**** Exercise material ****

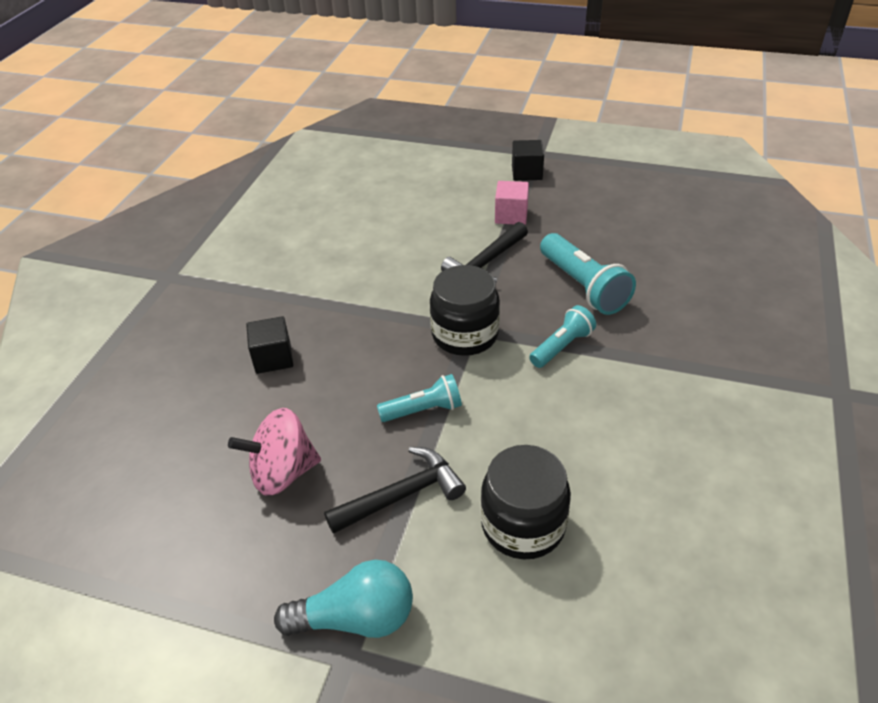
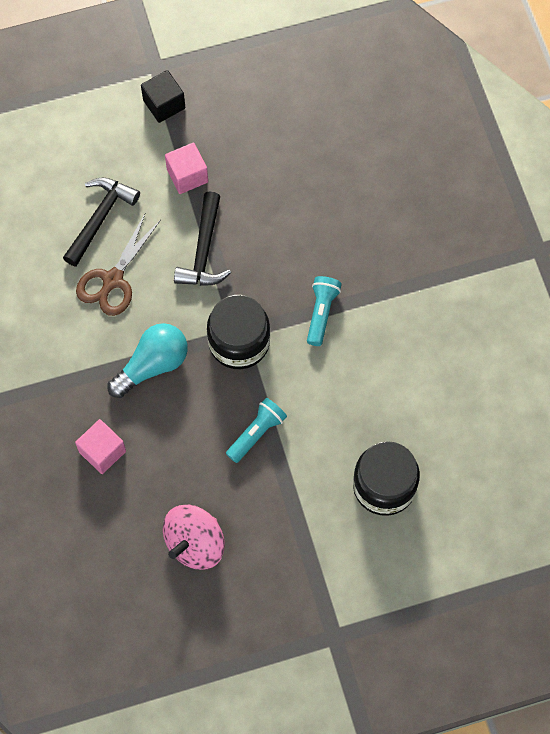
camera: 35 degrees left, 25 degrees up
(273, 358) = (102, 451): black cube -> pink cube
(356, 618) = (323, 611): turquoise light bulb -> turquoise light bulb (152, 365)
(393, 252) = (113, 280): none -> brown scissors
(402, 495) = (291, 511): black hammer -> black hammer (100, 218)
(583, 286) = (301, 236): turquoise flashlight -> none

****

What you output should match the records line for line, minus the pictures.

camera: 35 degrees left, 25 degrees up
(273, 358) = (102, 451): black cube -> pink cube
(356, 618) = (323, 611): turquoise light bulb -> turquoise light bulb (152, 365)
(393, 252) = (113, 280): none -> brown scissors
(402, 495) = (291, 511): black hammer -> black hammer (100, 218)
(583, 286) = (301, 236): turquoise flashlight -> none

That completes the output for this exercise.